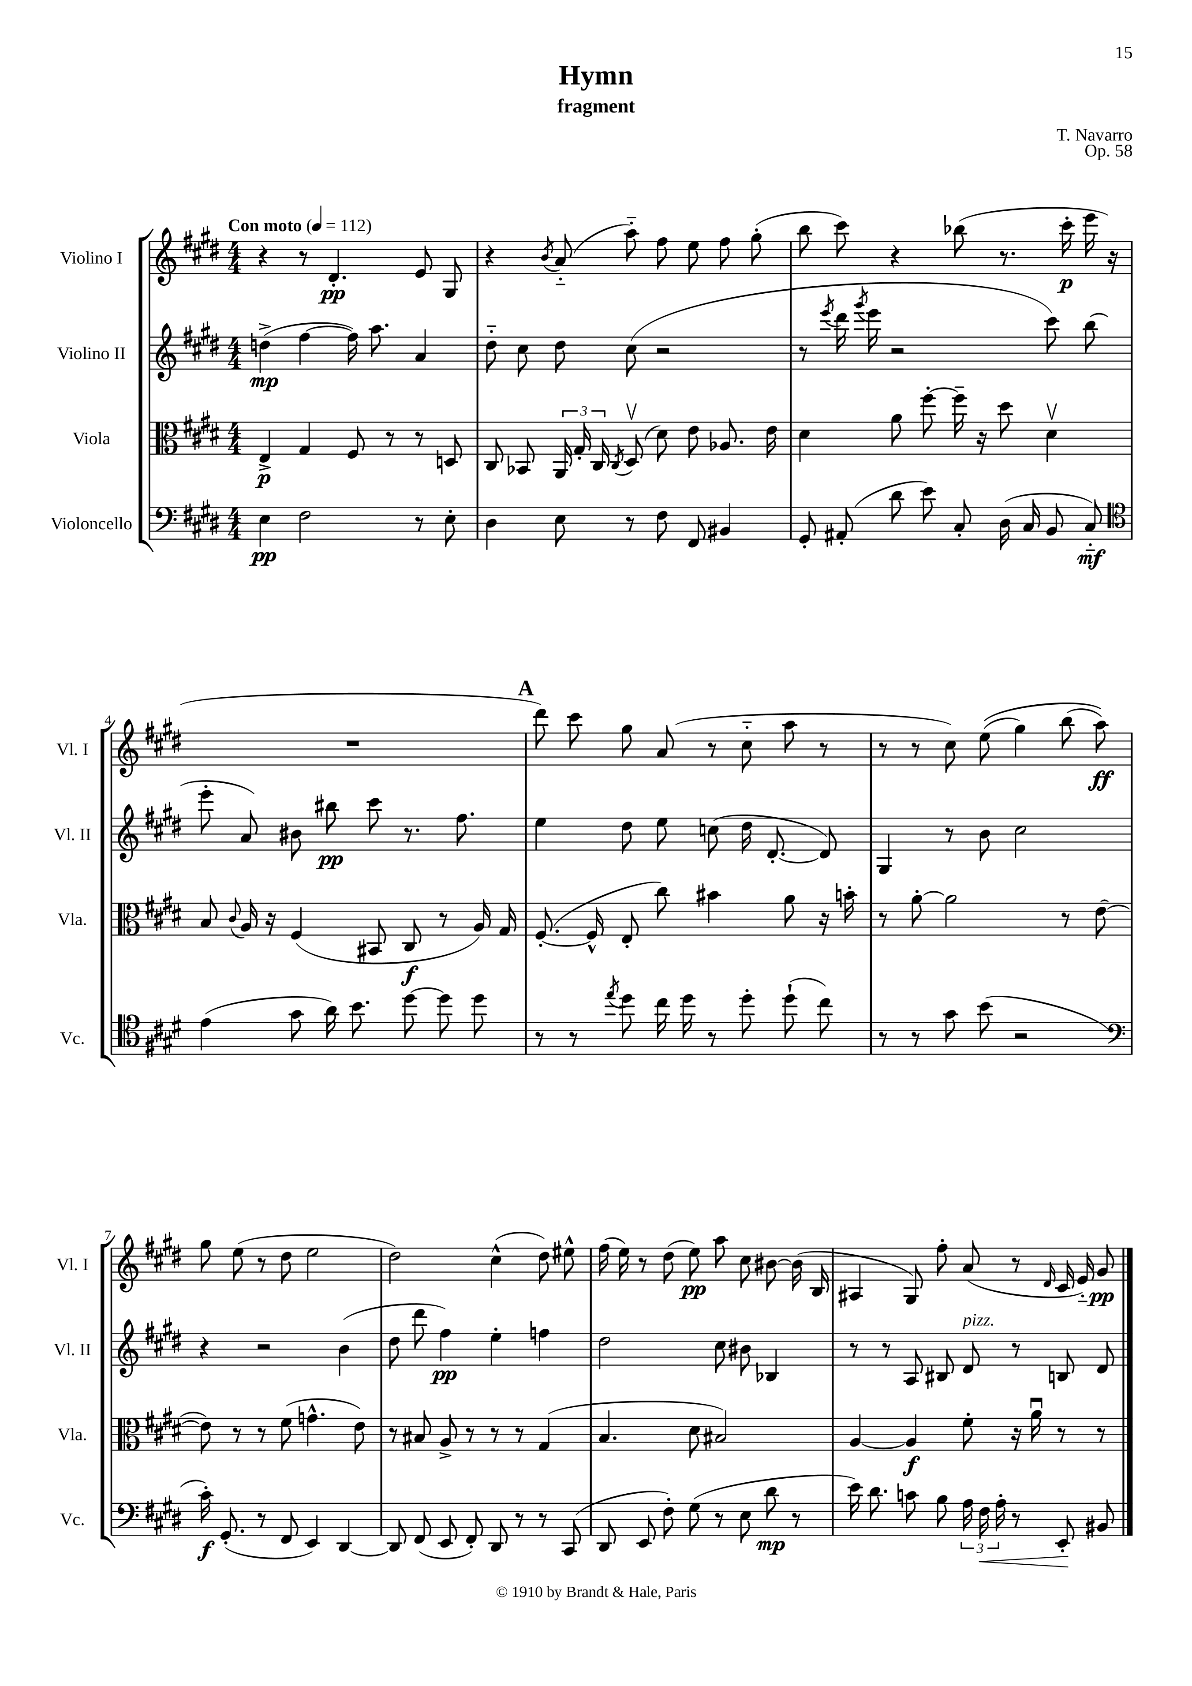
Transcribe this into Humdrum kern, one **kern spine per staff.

**kern	**dynam	**kern	**dynam	**kern	**dynam	**kern	**dynam
*part4	*part4	*part3	*part3	*part2	*part2	*part1	*part1
*staff4	*staff4	*staff3	*staff3	*staff2	*staff2	*staff1	*staff1
*I"Violoncello	*	*I"Viola	*	*I"Violino II	*	*I"Violino I	*
*I'Vc.	*	*I'Vla.	*	*I'Vl. II	*	*I'Vl. I	*
*clefF4	*	*clefC3	*	*clefG2	*	*clefG2	*
*k[f#c#g#d#]	*	*k[f#c#g#d#]	*	*k[f#c#g#d#]	*	*k[f#c#g#d#]	*
*M4/4	*	*M4/4	*	*M4/4	*	*M4/4	*
*MM112	*	*MM112	*	*MM112	*	*MM112	*
=1	=1	=1	=1	=1	=1	=1	=1
!	!	!	!	!	!	!LO:TX:a:B:t=Con moto	!
4E\	pp	4E^/	p	(4ddn^\	mp	4r	.
2F#\	.	4G#/	.	[4ff#\	.	8r	.
.	.	.	.	.	.	4.d#'/	pp
.	.	8F#/	.	16ff#\])	.	.	.
.	.	.	.	8.aa\	.	.	.
.	.	8r	.	.	.	.	.
8r	.	8r	.	4a/	.	8e/	.
8E'\	.	8Dn/	.	.	.	8G#/	.
=2	=2	=2	=2	=2	=2	=2	=2
4D#\	.	8C#/	.	8dd#\	.	4r	.
.	.	8BB-X/	.	8cc#\	.	.	.
.	.	.	.	.	.	8qb/	.
8E\	.	24AA/	.	8dd#\	.	(8a/	.
.	.	24G#'/	.	.	.	.	.
.	.	24C#/	.	.	.	.	.
.	.	8qC#/	.	.	.	.	.
8r	.	(8D#v/	.	(8cc#\	.	8aa\)	.
8F#\	.	8d#\)	.	2r	.	8ff#\	.
8FF#/	.	8e\	.	.	.	8ee\	.
4BB#X/	.	8.A-X/	.	.	.	8ff#\	.
.	.	.	.	.	.	(8gg#'\	.
.	.	16e\	.	.	.	.	.
=3	=3	=3	=3	=3	=3	=3	=3
8GG#'/	.	4d#\	.	8r	.	8bb\	.
.	.	.	.	8qeee/	.	.	.
(8AA#X'/	.	.	.	16ddd#\	.	8ccc#\)	.
.	.	.	.	8qggg#/	.	.	.
.	.	.	.	16eee\	.	.	.
8d#\	.	8a\	.	2r	.	4r	.
8e\)	.	[8ff#'\	.	.	.	.	.
8C#'/	.	16ff#~\]	.	.	.	(8bb-X\	.
.	.	16r	.	.	.	.	.
(16D#\	.	8dd#\	.	.	.	8.r	.
16C#/	.	.	.	.	.	.	.
8BB/	.	4d#v\	.	8ccc#\)	.	.	.
.	.	.	.	.	.	16ccc#'\	p
8C#/)	mf	.	.	(8bb\	.	16eee\	.
.	.	.	.	.	.	16r	.
!!LO:LB:g=z
=4	=4	=4	=4	=4	=4	=4	=4
*clefC4	*	*	*	*	*	*	*
(4e\	.	8B/	.	8eee'\	.	1r	.
.	.	8qqc#/	.	.	.	.	.
.	.	16A/	.	8a/)	.	.	.
.	.	16r	.	.	.	.	.
8g#\	.	(4F#/	.	8b#X\	.	.	.
16a\)	.	.	.	8bb#X\	pp	.	.
8.b\	.	.	.	.	.	.	.
.	.	8BB#X/	.	8ccc#\	.	.	.
[8dd#\	.	8C#/	f	8.r	.	.	.
8dd#\]	.	8r	.	.	.	.	.
.	.	.	.	8.ff#\	.	.	.
8dd#\	.	16A/)	.	.	.	.	.
.	.	16G#/	.	.	.	.	.
!!LO:REH:place=s1:t=A
=5	=5	=5	=5	=5	=5	=5	=5
8r	.	([8.F#'/	.	4ee\	.	8ddd#\)	.
8r	.	.	.	.	.	8ccc#\	.
.	.	16F#^^/]	.	.	.	.	.
8qee/	.	.	.	.	.	.	.
8dd#\	.	8E'/	.	8dd#\	.	8gg#\	.
16cc#\	.	8cc#\)	.	8ee\	.	(8a/	.
16dd#\	.	.	.	.	.	.	.
8r	.	4b#X\	.	(8ccn\	.	8r	.
8dd#'\	.	.	.	16dd#\	.	8cc#\	.
.	.	.	.	[8.d#'/	.	.	.
(8dd#`\	.	8a\	.	.	.	8aa\	.
8cc#\)	.	16r	.	8d#/])	.	8r	.
.	.	16bn'\	.	.	.	.	.
=6	=6	=6	=6	=6	=6	=6	=6
8r	.	8r	.	4G#/	.	8r	.
8r	.	[8a'\	.	.	.	8r	.
8g#\	.	2a\]	.	8r	.	8cc#\)	.
(8b\	.	.	.	8b\	.	((8ee\	.
2r	.	.	.	2cc#\	.	4gg#\)	.
.	.	8r	.	.	.	(8bb\	.
.	.	([8e\	.	.	.	8aa\))	ff
!!LO:LB:g=z
=7	=7	=7	=7	=7	=7	=7	=7
*clefF4	*	*	*	*	*	*	*
16c#'\)	f	8e\])	.	4r	.	8gg#\	.
(8.GG#'/	.	.	.	.	.	.	.
.	.	8r	.	.	.	(8ee\	.
8r	.	8r	.	2r	.	8r	.
8FF#/	.	(8f#\	.	.	.	8dd#\	.
4EE/)	.	4.gn^^\	.	.	.	2ee\	.
[4DD#/	.	.	.	(4b\	.	.	.
.	.	8e\)	.	.	.	.	.
=8	=8	=8	=8	=8	=8	=8	=8
8DD#/]	.	8r	.	8dd#\	.	2dd#\)	.
(8FF#/	.	8B#X/	.	8ddd#\	.	.	.
8EE/	.	8A^/	.	4ff#\)	pp	.	.
8FF#'/)	.	8r	.	.	.	.	.
8DD#/	.	8r	.	4ee'\	.	(4cc#^^\	.
8r	.	8r	.	.	.	.	.
8r	.	(4G#/	.	4ffn\	.	8dd#\)	.
(8CC#/	.	.	.	.	.	8ee#X^^\	.
=9	=9	=9	=9	=9	=9	=9	=9
8DD#/	.	4.B/	.	2dd#\	.	(16ff#\	.
.	.	.	.	.	.	16ee\)	.
8EE/	.	.	.	.	.	8r	.
8F#'\)	.	.	.	.	.	(8dd#\	.
(8G#\	.	8d#\	.	.	.	8ee\)	pp
8r	.	2B#X/)	.	8cc#\	.	8aa\	.
8E\	.	.	.	8b#X\	.	8cc#\	.
8d#\	mp	.	.	4B-X/	.	[8b#X\	.
8r	.	.	.	.	.	(16b#\]	.
.	.	.	.	.	.	16B/	.
=10	=10	=10	=10	=10	=10	=10	=10
16e\)	.	[4A/	.	8r	.	4A#X/	.
8.d#\	.	.	.	.	.	.	.
.	.	.	.	8r	.	.	.
8cn\	.	4A/]	f	8A/	.	8G#/)	.
8B\	.	.	.	8B#X/	.	8ff#'\	.
!	!	!	!	!LO:TX:a:i:t=pizz.	!	!	!
24A\	.	8f#'\	.	8d#/	.	(8a/	.
!	!LO:HP:b	!	!	!	!	!	!
24F#\	<	.	.	.	.	.	.
24A'\	.	.	.	.	.	.	.
8r	.	16r	.	8r	.	8r	.
.	.	16au\	.	.	.	.	.
.	.	.	.	.	.	16qqd#/	.
8EE'/	.	8r	.	8Bn/	.	16c#/	.
.	.	.	.	.	.	16e/)	.
8BB#X/	[	8r	.	8d#/	.	8g#/	pp
==	==	==	==	==	==	==	==
*-	*-	*-	*-	*-	*-	*-	*-
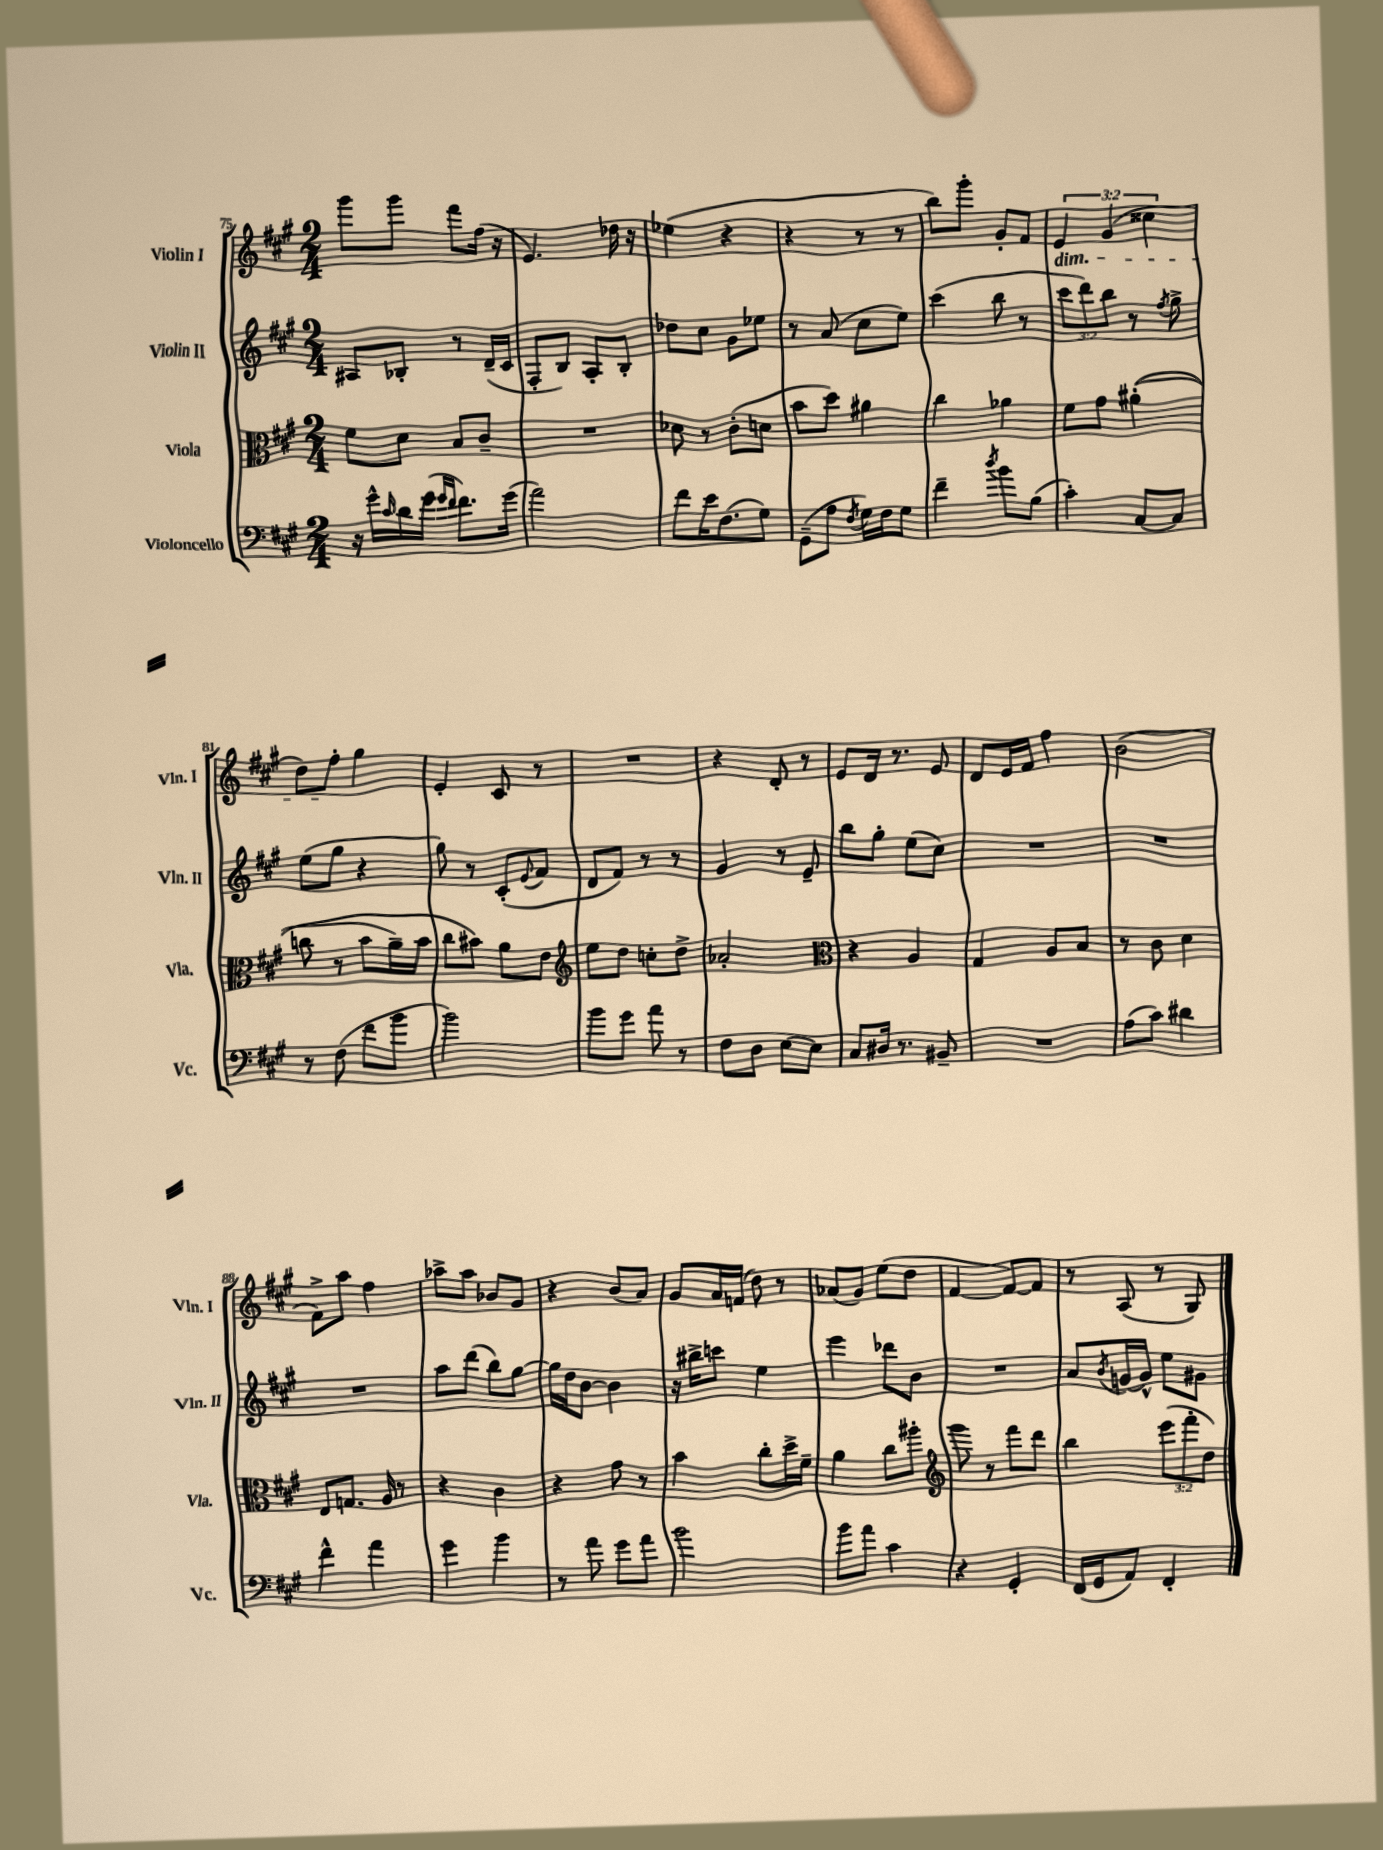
□ □ □ □ □ □ □
Aim
Tally the lines in the records above that contain the string "kern" with matching case, and reply with the number alone.

Solution to this exercise
2